PROBLEM DETAILS >> Only the lines that include "orange" should be copied from the data below.
--- SUPPLIED MATERIAL Enclosed Below ---
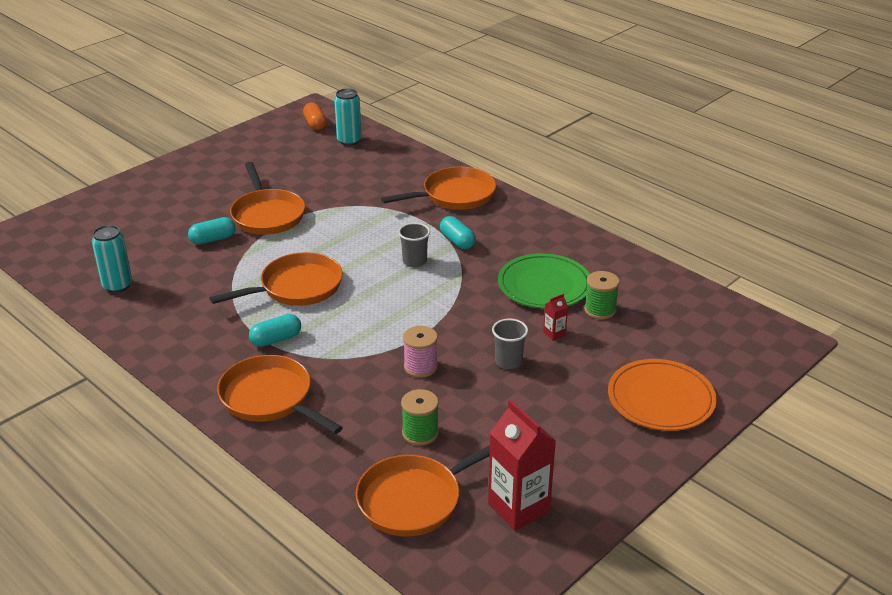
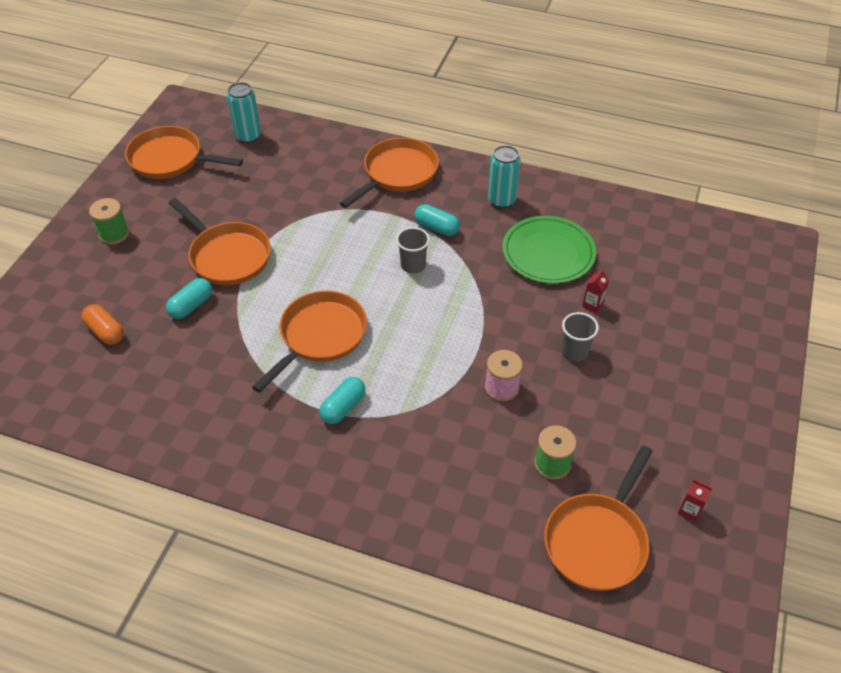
camera: 25 degrees left, 15 degrees up
(117, 285) = (128, 401): turquoise can -> turquoise can (501, 200)
(270, 399) = (387, 481): orange pan -> orange pan (170, 159)
(315, 124) = (198, 125): orange capsule -> orange capsule (105, 332)
(518, 508) = (689, 510): red carton -> red carton, size x0.44
(600, 310) = (613, 264): green spool -> green spool (114, 234)
(661, 399) = (725, 344): orange plate -> none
--- End of Enclosed SUPPLIED MATERIAL ---
EXERCISE OUTPUT >>
(270, 399) = (387, 481): orange pan -> orange pan (170, 159)
(315, 124) = (198, 125): orange capsule -> orange capsule (105, 332)
(661, 399) = (725, 344): orange plate -> none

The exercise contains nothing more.